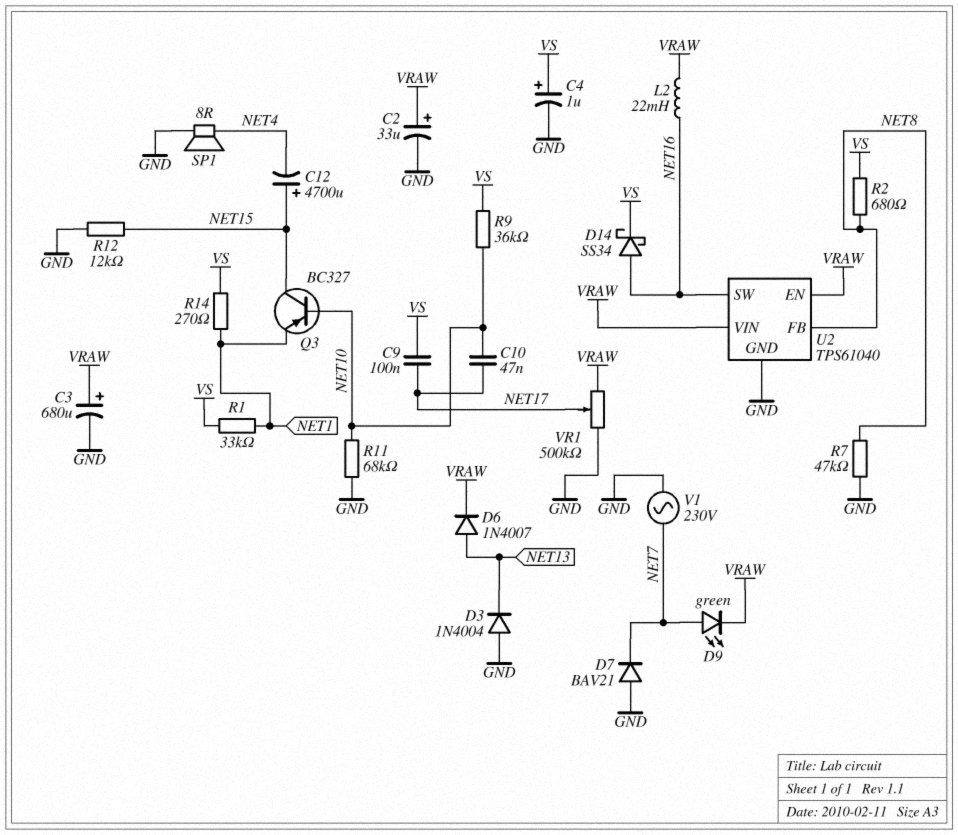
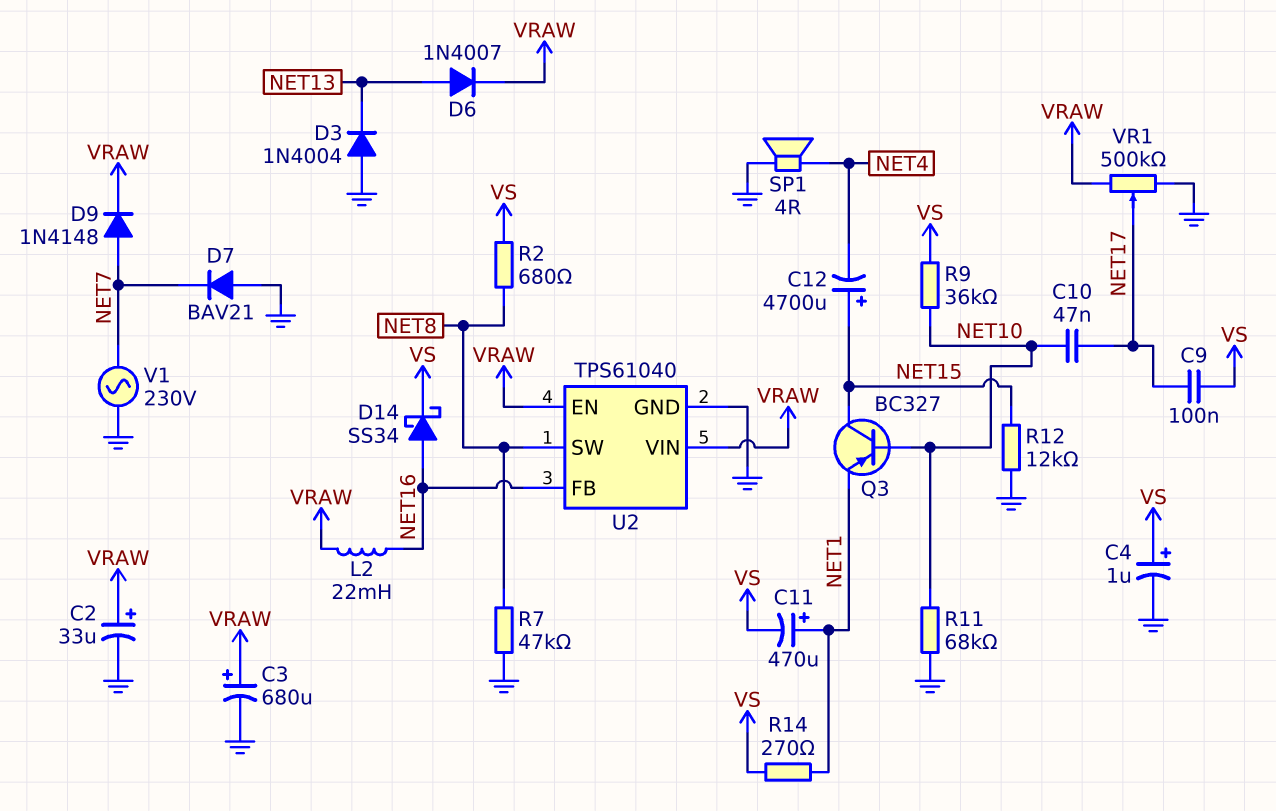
C11: none -> 470uF (plus NET1, minus VS)
D9: LED green (A NET7, K VRAW) -> diode 1N4148 (A NET7, K VRAW)
R1: 33k (NET1, VS) -> none
SP1: speaker 8R (GND, NET4) -> speaker 4R (GND, NET4)
U2 pin FB: NET8 -> NET16
U2 pin SW: NET16 -> NET8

========================================================================

Transcribe the listing above verbatim. Omit the pictures.

C11: none -> 470uF (plus NET1, minus VS)
D9: LED green (A NET7, K VRAW) -> diode 1N4148 (A NET7, K VRAW)
R1: 33k (NET1, VS) -> none
SP1: speaker 8R (GND, NET4) -> speaker 4R (GND, NET4)
U2 pin FB: NET8 -> NET16
U2 pin SW: NET16 -> NET8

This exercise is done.